● TRY IT
Please restate exactly what appears in the records below from the first line to the line where "SCALE pin DT: D3 -> D2" is, that line included.

*** Begin section ***

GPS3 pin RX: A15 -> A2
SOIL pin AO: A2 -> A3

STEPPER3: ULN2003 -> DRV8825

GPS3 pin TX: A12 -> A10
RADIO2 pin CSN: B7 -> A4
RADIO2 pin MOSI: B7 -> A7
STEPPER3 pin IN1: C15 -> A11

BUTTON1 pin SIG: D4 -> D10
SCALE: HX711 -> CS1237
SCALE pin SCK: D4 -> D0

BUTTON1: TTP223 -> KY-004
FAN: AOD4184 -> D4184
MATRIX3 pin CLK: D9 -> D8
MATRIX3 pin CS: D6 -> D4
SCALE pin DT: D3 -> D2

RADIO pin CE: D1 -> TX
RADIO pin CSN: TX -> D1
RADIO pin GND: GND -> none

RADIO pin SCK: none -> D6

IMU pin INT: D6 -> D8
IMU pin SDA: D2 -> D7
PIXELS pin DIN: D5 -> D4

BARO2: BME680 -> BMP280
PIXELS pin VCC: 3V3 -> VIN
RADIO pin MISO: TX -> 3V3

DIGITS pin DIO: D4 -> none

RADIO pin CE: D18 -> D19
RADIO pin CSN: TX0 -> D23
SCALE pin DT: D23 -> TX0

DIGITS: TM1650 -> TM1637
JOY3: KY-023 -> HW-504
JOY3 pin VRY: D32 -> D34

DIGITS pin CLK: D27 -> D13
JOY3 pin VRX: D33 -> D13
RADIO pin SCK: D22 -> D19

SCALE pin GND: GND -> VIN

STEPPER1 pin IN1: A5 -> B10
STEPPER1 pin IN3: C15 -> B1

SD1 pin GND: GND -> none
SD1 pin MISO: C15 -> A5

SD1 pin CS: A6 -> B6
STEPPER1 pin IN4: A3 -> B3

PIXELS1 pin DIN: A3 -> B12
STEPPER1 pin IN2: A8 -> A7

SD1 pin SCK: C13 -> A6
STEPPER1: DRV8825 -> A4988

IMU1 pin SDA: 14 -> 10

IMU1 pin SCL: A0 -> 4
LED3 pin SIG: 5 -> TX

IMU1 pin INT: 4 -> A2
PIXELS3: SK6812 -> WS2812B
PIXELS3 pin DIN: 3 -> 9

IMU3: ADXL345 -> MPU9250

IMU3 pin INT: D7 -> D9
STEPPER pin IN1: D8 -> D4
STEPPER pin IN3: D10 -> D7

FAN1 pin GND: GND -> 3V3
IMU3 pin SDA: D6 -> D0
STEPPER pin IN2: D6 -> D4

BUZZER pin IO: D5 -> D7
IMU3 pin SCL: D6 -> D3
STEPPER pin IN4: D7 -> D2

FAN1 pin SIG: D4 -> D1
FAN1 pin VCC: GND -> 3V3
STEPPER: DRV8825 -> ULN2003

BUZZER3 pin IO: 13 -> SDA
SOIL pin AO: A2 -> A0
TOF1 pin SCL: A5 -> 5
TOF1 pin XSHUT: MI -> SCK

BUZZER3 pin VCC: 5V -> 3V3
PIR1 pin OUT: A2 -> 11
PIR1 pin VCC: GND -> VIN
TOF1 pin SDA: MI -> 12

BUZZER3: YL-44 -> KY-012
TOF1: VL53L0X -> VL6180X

*** End section ***

● WRITTEN REPLY
GPS3 pin RX: A15 -> A2
SOIL pin AO: A2 -> A3

STEPPER3: ULN2003 -> DRV8825

GPS3 pin TX: A12 -> A10
RADIO2 pin CSN: B7 -> A4
RADIO2 pin MOSI: B7 -> A7
STEPPER3 pin IN1: C15 -> A11

BUTTON1 pin SIG: D4 -> D10
SCALE: HX711 -> CS1237
SCALE pin SCK: D4 -> D0

BUTTON1: TTP223 -> KY-004
FAN: AOD4184 -> D4184
MATRIX3 pin CLK: D9 -> D8
MATRIX3 pin CS: D6 -> D4
SCALE pin DT: D3 -> D2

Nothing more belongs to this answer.